*** Block opens ***

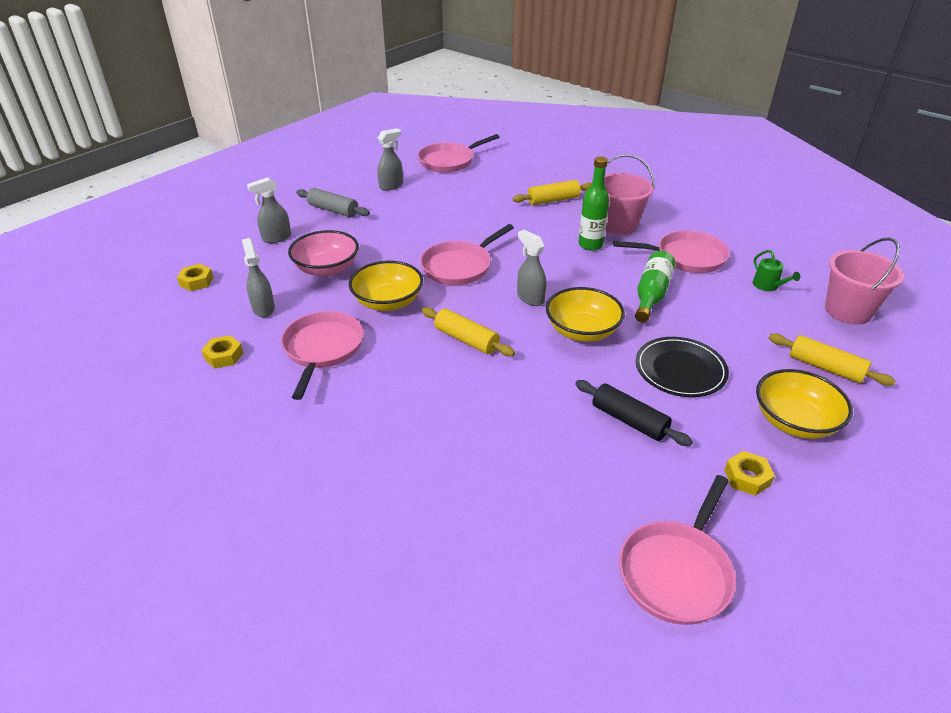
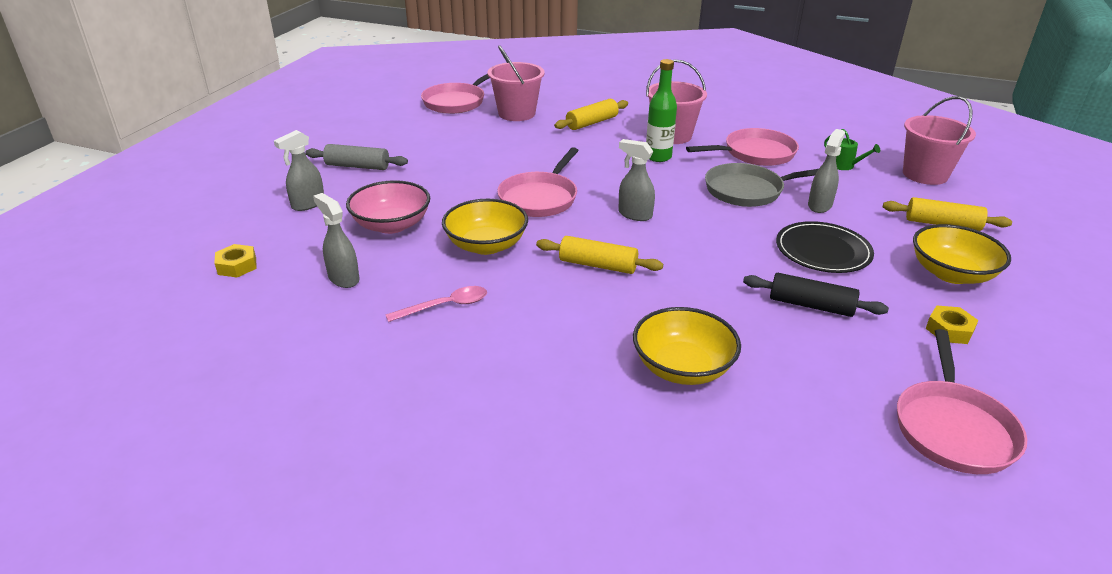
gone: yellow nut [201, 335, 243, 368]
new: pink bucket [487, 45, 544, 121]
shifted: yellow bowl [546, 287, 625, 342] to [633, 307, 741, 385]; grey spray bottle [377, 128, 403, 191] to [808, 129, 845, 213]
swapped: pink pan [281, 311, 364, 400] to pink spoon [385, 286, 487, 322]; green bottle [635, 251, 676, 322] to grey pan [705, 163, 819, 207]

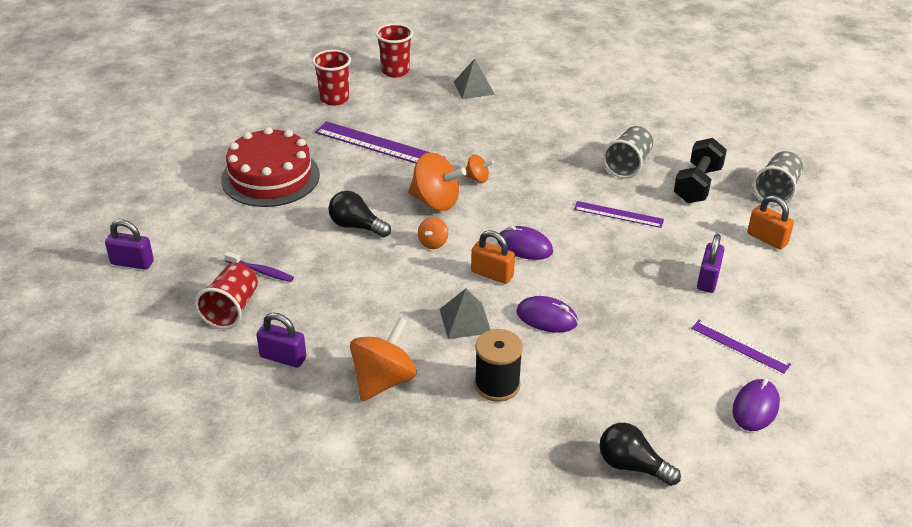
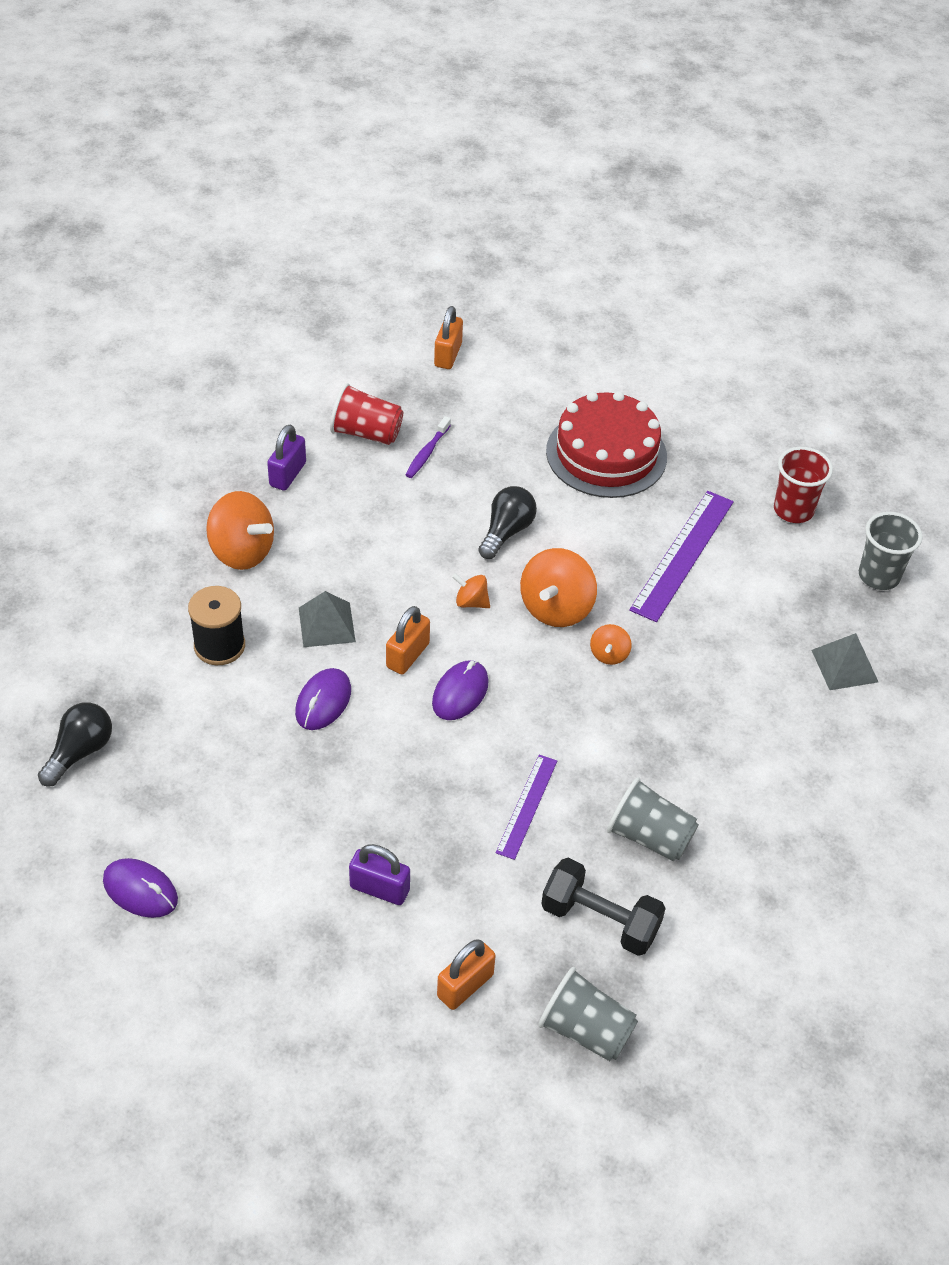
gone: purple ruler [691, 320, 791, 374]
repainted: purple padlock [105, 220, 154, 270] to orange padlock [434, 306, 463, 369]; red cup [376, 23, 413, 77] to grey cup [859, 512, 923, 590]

*** Block closes ***

→ **Task details**: Determine, please, how many lines hold "yellow" in the records, and give that number by itself.

→ **Response for this exercise**: 2